- THE TASK:
Exactly as they appear, copy the lines from the start of the entries below to the line containing "(338, 352) = (278, 242): turquoise", both ends included.

===== THE DATA =====

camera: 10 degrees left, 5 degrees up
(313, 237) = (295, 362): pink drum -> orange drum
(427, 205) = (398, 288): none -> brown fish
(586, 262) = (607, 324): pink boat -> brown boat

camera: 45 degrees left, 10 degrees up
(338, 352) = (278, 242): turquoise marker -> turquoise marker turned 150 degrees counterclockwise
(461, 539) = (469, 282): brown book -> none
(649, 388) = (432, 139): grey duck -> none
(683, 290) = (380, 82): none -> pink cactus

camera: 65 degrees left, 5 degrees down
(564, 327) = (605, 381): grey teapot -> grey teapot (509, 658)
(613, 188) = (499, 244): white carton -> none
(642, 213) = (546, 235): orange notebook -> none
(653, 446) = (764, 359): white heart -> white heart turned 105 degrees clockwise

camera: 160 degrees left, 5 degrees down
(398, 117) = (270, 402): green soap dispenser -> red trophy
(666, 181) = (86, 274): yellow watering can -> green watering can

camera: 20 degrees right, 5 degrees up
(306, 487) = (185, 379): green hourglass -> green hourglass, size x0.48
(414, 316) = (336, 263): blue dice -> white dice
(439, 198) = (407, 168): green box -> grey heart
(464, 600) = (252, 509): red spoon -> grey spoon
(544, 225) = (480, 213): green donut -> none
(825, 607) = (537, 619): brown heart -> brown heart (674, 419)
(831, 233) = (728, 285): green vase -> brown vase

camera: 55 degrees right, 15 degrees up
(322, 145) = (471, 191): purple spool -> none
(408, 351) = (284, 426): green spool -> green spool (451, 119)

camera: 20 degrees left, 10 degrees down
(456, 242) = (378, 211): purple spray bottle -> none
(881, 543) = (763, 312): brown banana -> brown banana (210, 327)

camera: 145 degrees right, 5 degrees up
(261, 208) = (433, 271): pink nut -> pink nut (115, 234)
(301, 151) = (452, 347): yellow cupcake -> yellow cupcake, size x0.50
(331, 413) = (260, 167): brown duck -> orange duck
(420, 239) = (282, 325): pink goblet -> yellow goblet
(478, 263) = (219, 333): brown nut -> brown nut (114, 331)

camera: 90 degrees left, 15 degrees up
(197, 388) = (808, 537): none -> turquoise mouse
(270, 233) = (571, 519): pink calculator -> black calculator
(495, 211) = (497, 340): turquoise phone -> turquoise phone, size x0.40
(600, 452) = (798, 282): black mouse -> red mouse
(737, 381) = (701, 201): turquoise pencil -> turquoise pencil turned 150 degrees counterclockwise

=====

- ANSWER SPACE:
camera: 10 degrees left, 5 degrees up
(313, 237) = (295, 362): pink drum -> orange drum
(427, 205) = (398, 288): none -> brown fish
(586, 262) = (607, 324): pink boat -> brown boat

camera: 45 degrees left, 10 degrees up
(338, 352) = (278, 242): turquoise marker -> turquoise marker turned 150 degrees counterclockwise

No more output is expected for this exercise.